■ **Exercise directions**: Check every line of the entries below for the word "schottky", and copy the ones that have it.
[Opening Records section]
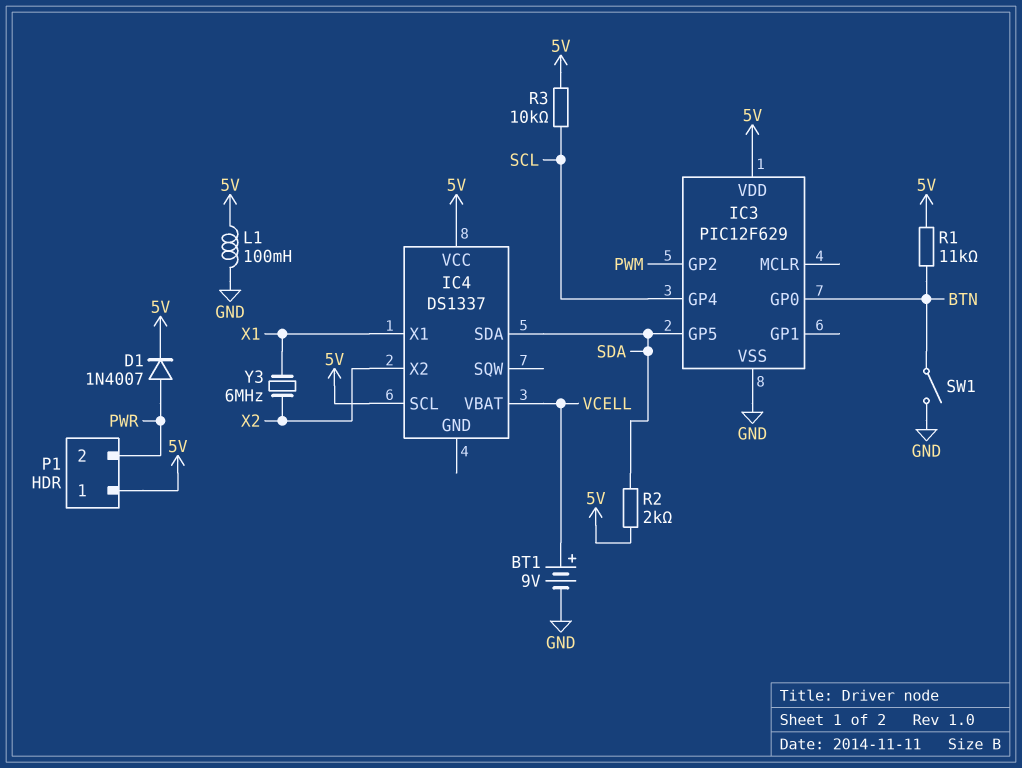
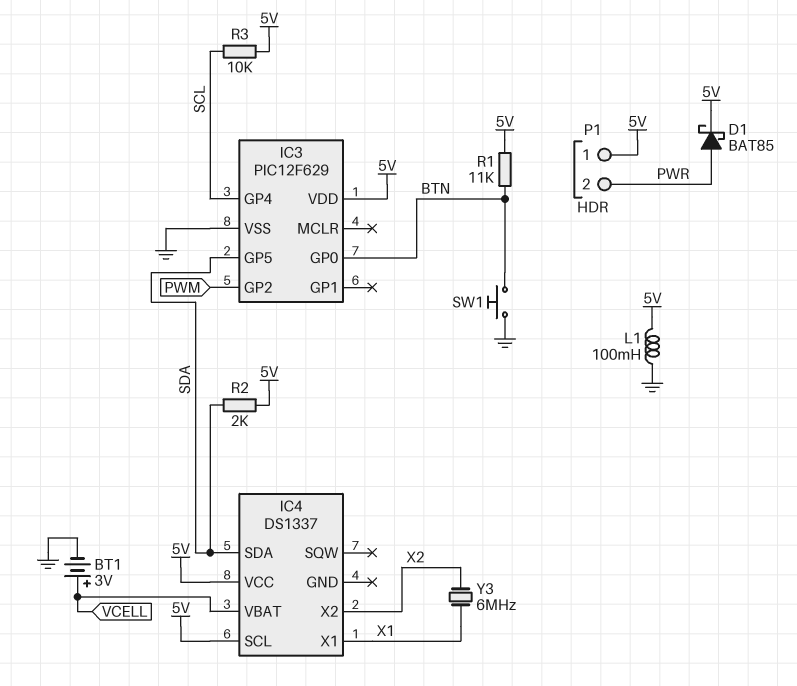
BT1: 9V (plus VCELL, minus GND) -> 3V (plus VCELL, minus GND)
D1: diode 1N4007 (A PWR, K 5V) -> schottky BAT85 (A PWR, K 5V)
SW1: switch (BTN, GND) -> button (BTN, GND)

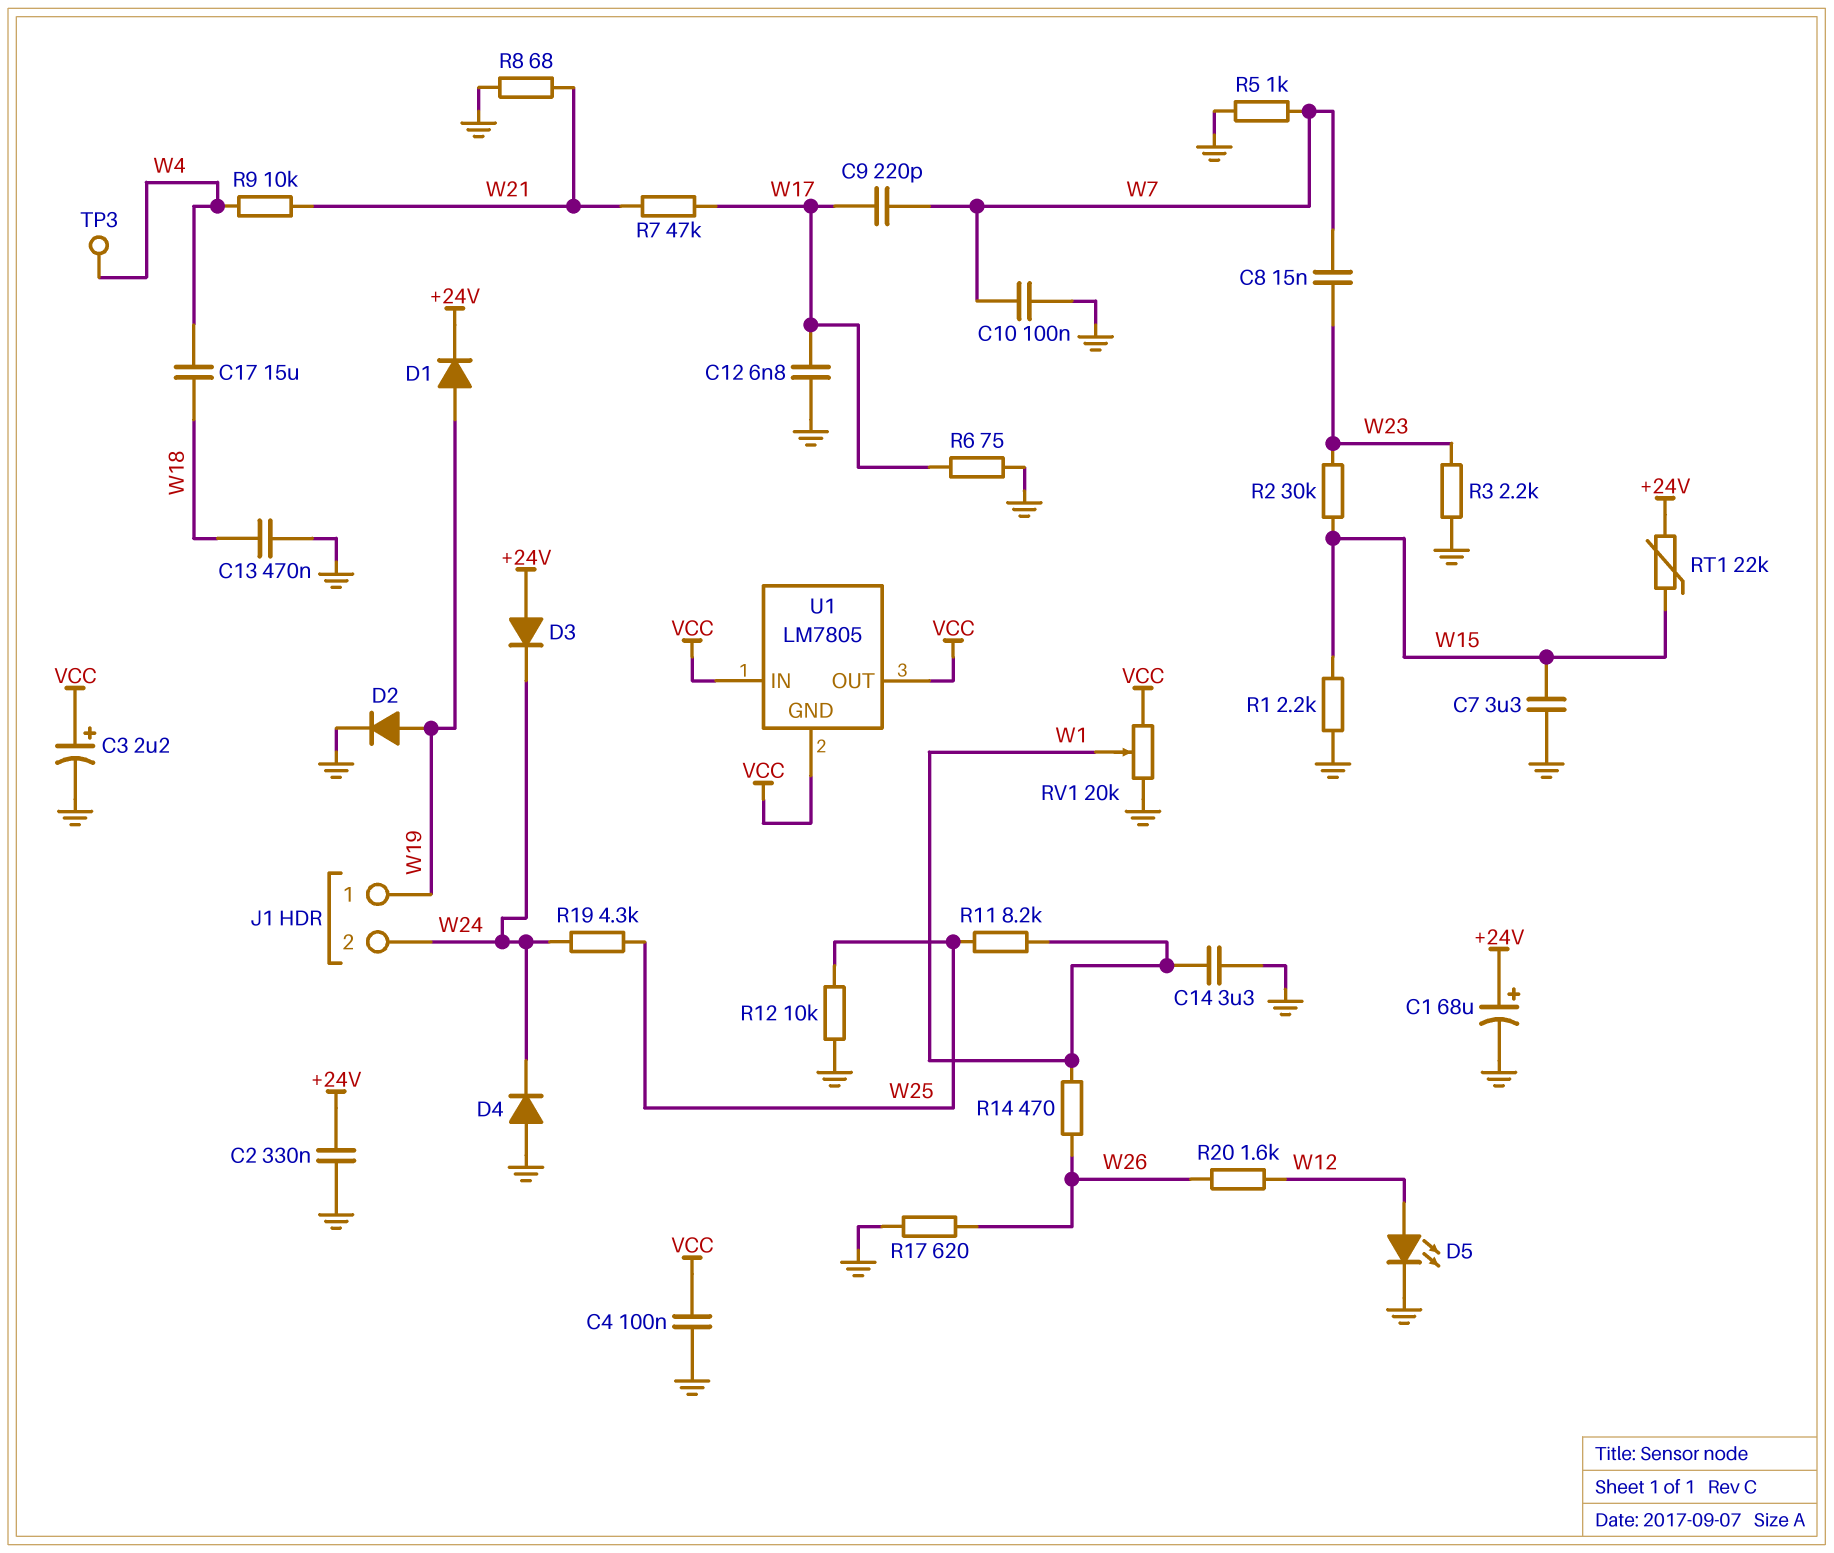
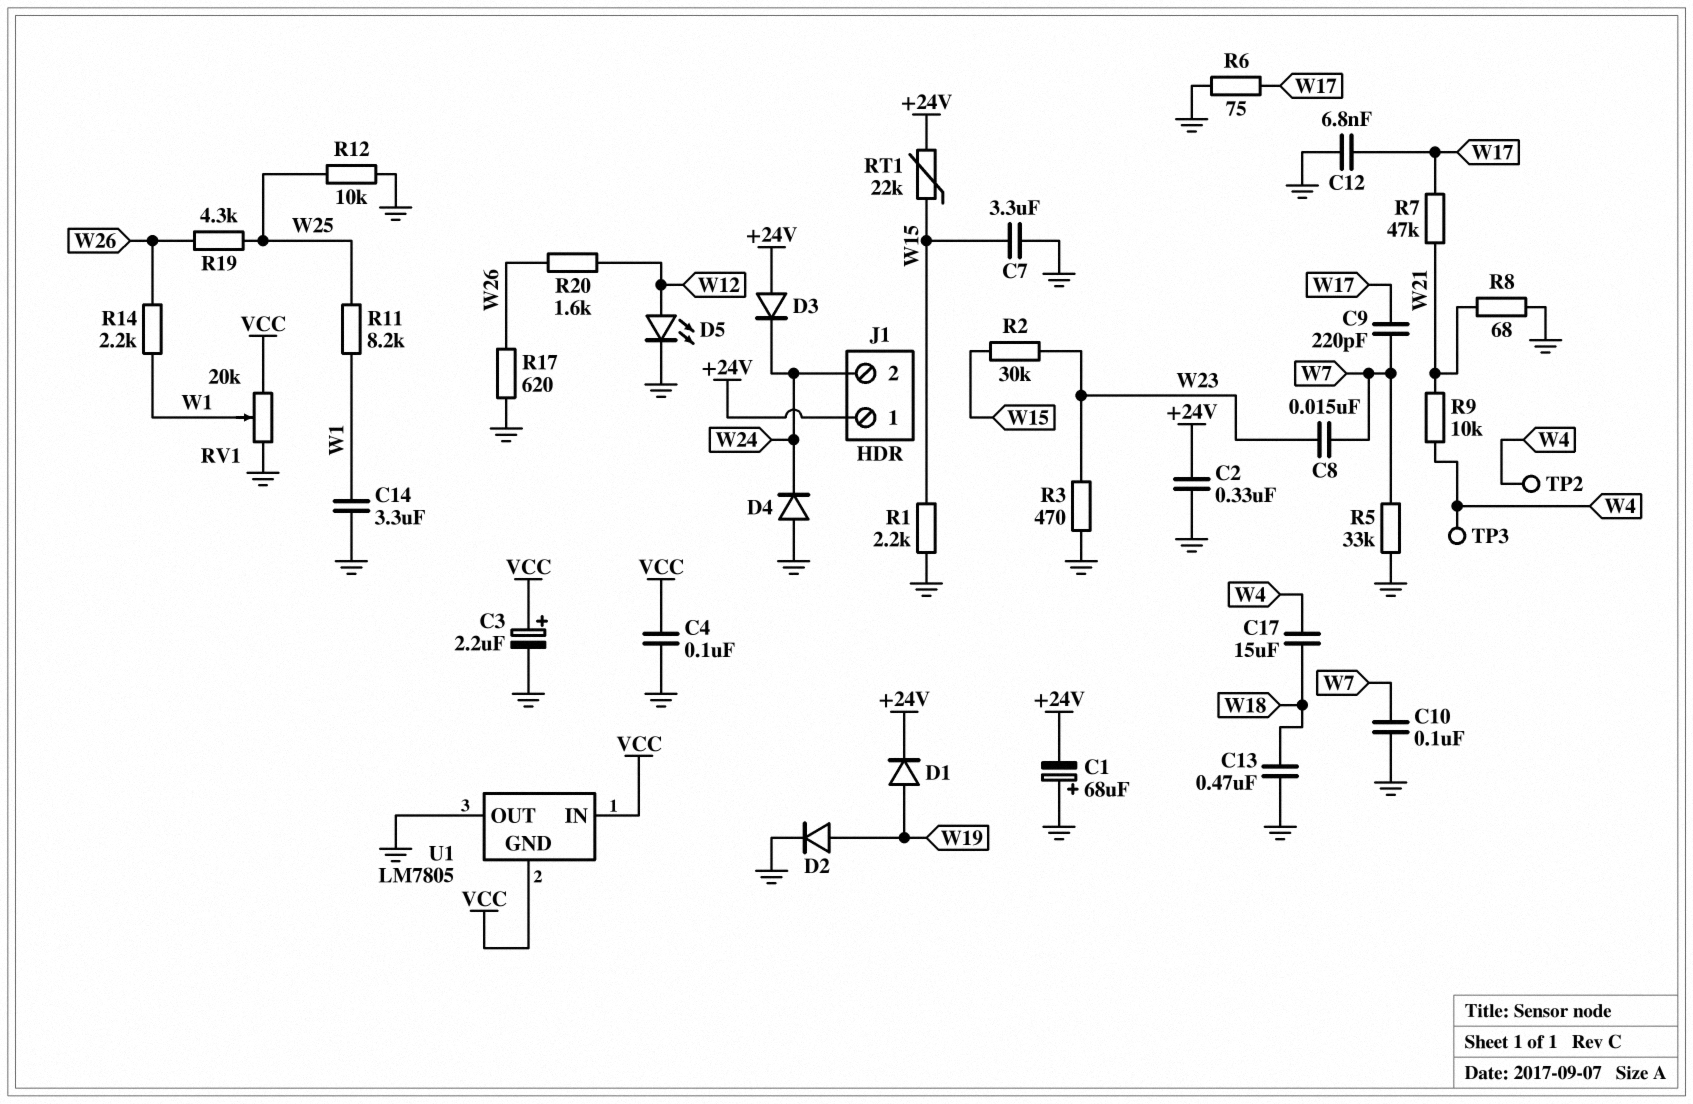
C1: 68uF (plus +24V, minus GND) -> 68uF (plus GND, minus +24V)
J1 pin 1: W19 -> +24V
R3: 2.2k (GND, W23) -> 470 (GND, W23)
R5: 1k (GND, W7) -> 33k (GND, W7)
R14: 470 (W1, W26) -> 2.2k (W1, W26)
R19: 4.3k (W24, W25) -> 4.3k (W25, W26)
TP2: none -> test point (W4)
U1 pin OUT: VCC -> GND

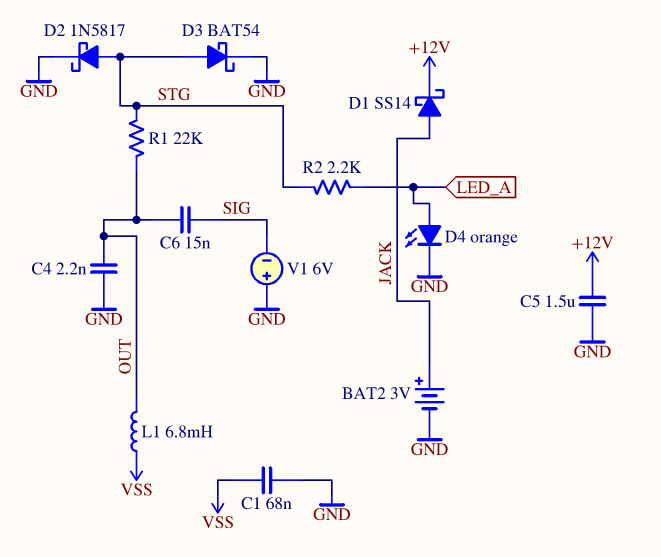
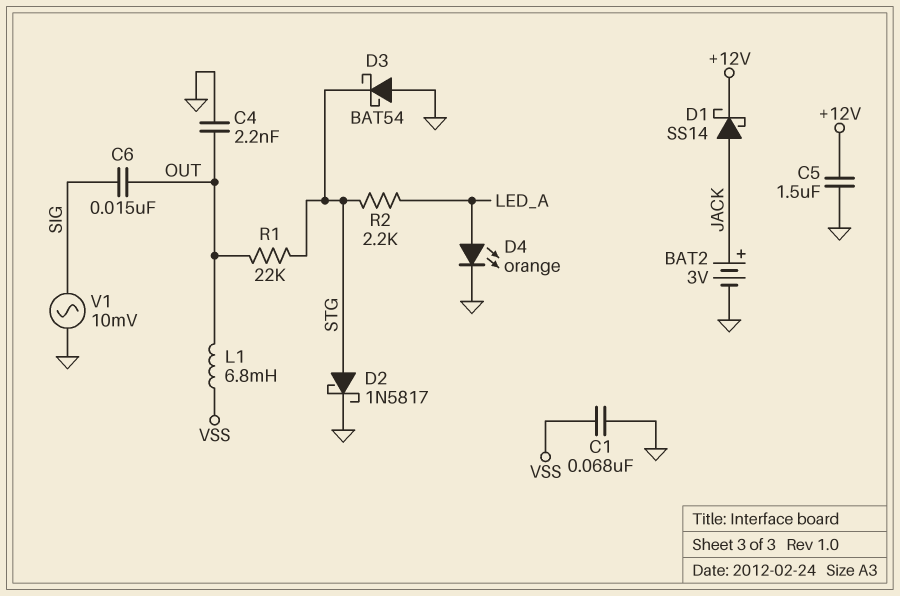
D3: schottky BAT54 (A STG, K GND) -> schottky BAT54 (A GND, K STG)
V1: 6V (plus GND, minus SIG) -> AC 10mV (GND, SIG)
[Closing Records section]
■ **Answer below**:
D1: diode 1N4007 (A PWR, K 5V) -> schottky BAT85 (A PWR, K 5V)
D3: schottky BAT54 (A STG, K GND) -> schottky BAT54 (A GND, K STG)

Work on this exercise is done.